Recorded data
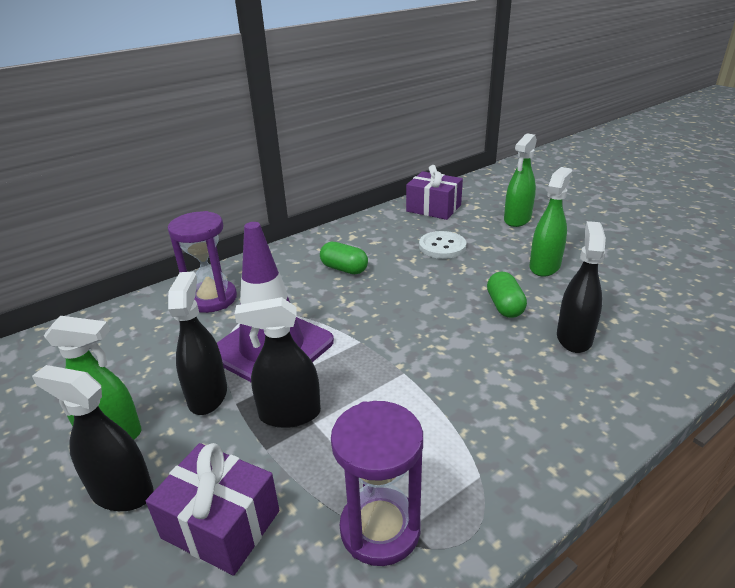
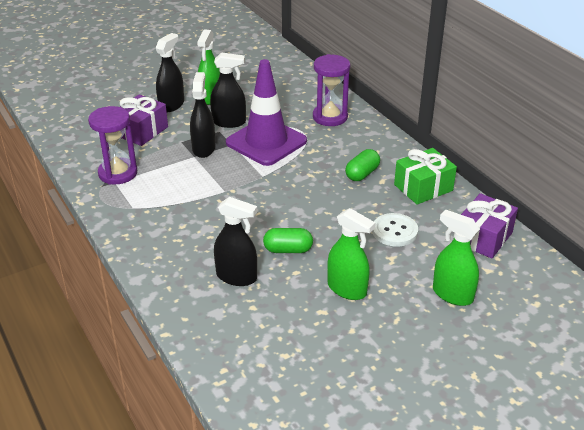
camera: 95 degrees right, 5 degrees up
none -> green gift [394,148,457,205]

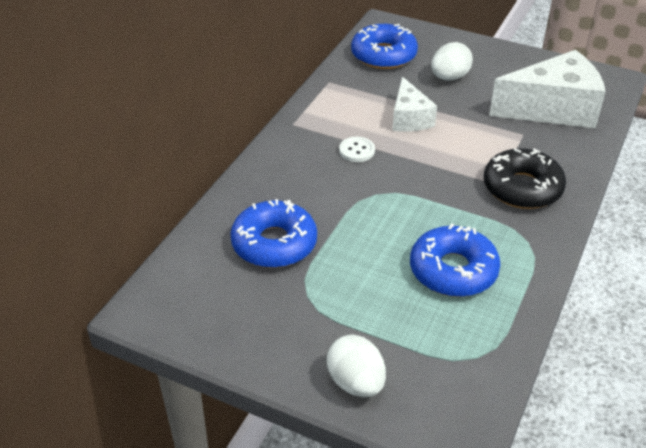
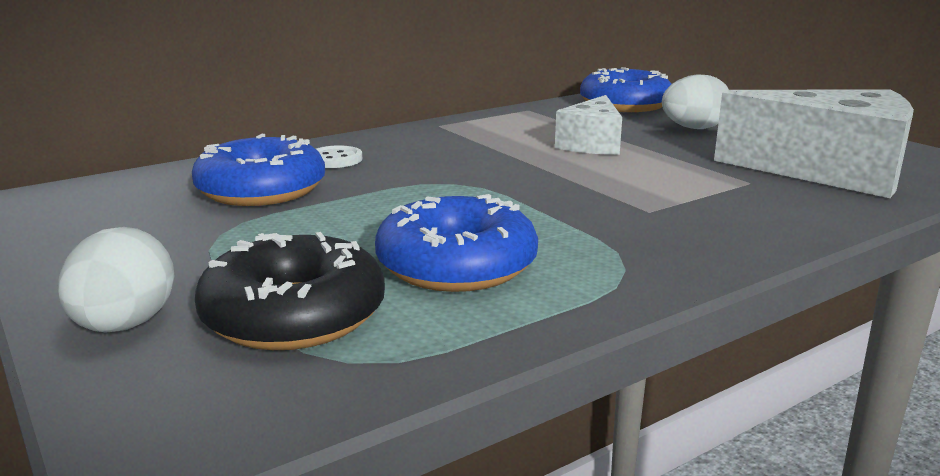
camera: 30 degrees right, 20 degrees down
white button [339,137,375,162] -> white button moved to [316,145,362,168]
black donut [484,148,566,209] -> black donut moved to [195,232,385,350]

== Task directions ==
Looking at the data above, give the number of lines that include "moved"; add nothing else.

== Your solution ==
2